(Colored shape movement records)
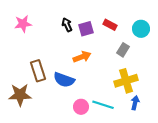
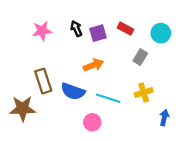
pink star: (23, 24) -> (42, 31), moved
yellow cross: (126, 81) -> (144, 93), size x0.7
blue arrow: (135, 103) -> (164, 118), moved
cyan line: (103, 105) -> (108, 98), moved

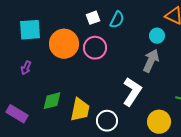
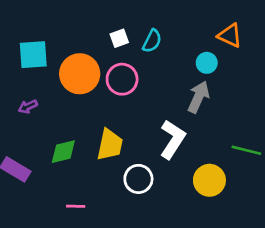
purple arrow: (26, 68) -> (28, 107), turned 40
yellow trapezoid: (80, 110) -> (110, 145), moved

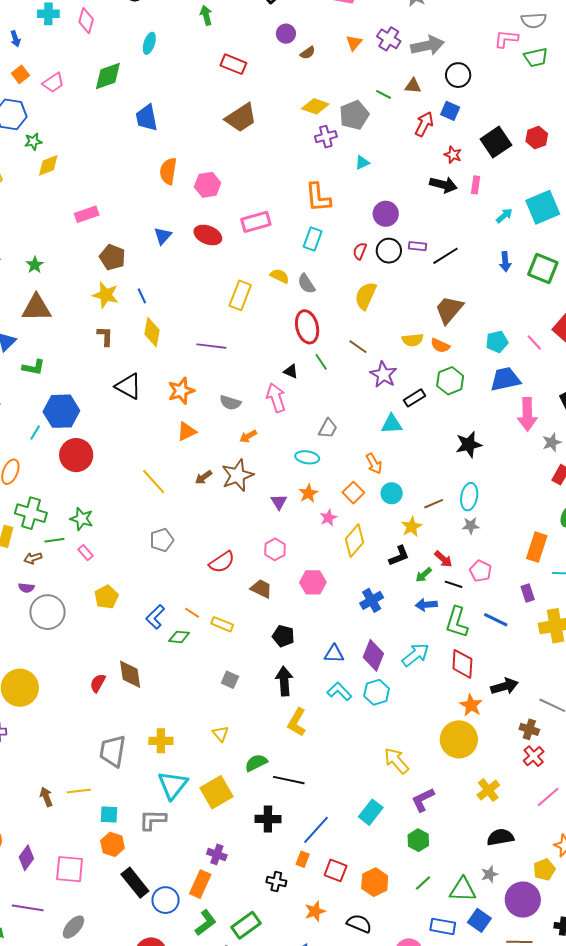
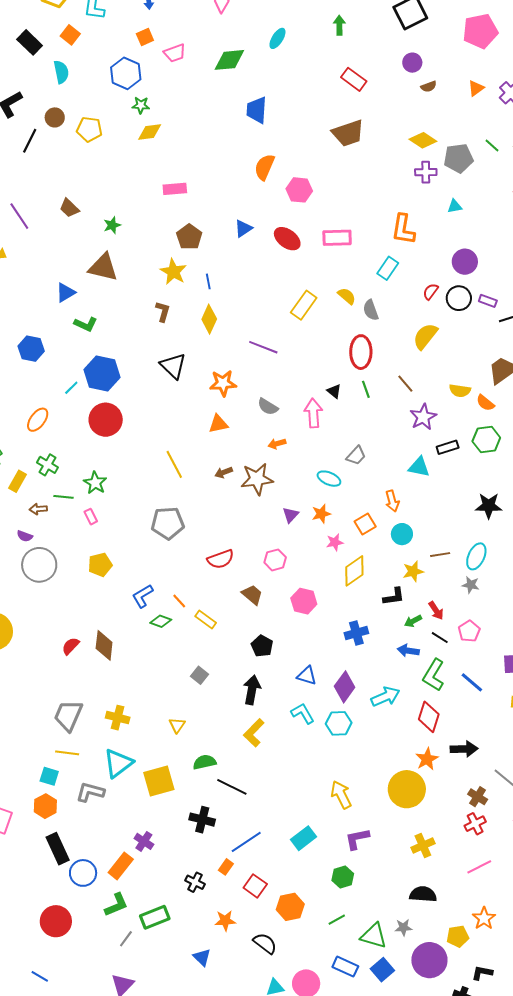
green cross: (31, 513) -> (47, 465), size x0.7
gray pentagon: (162, 540) -> (168, 523), size x1.4
yellow line: (79, 791) -> (67, 753), moved

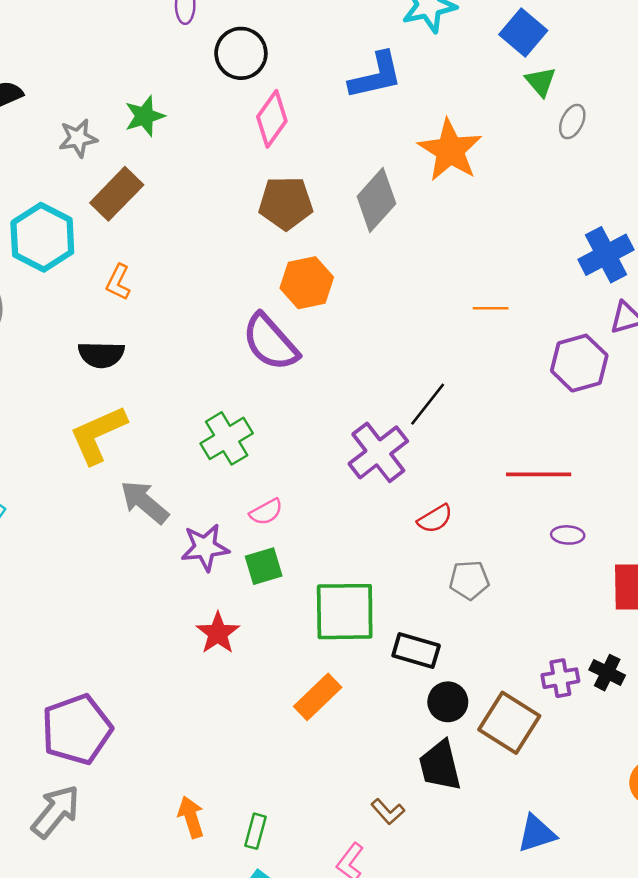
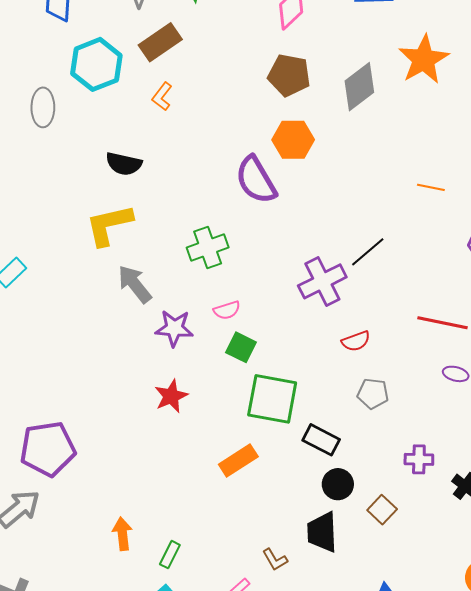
orange L-shape: (118, 282) -> (162, 97), moved
green square: (264, 566) -> (241, 347), moved, turned 32
purple cross: (560, 678) -> (419, 459), moved
brown square: (509, 723) -> (382, 510), size x0.6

Task:
Where the line containing "green cross: (31, 513)" appears in the entries above, start there and set down every line exactly through the last one, inclusive; omit pictures.

Task solution:
green cross: (31, 513) -> (47, 465), size x0.7
gray pentagon: (162, 540) -> (168, 523), size x1.4
yellow line: (79, 791) -> (67, 753), moved

orange L-shape: (118, 282) -> (162, 97), moved
green square: (264, 566) -> (241, 347), moved, turned 32
purple cross: (560, 678) -> (419, 459), moved
brown square: (509, 723) -> (382, 510), size x0.6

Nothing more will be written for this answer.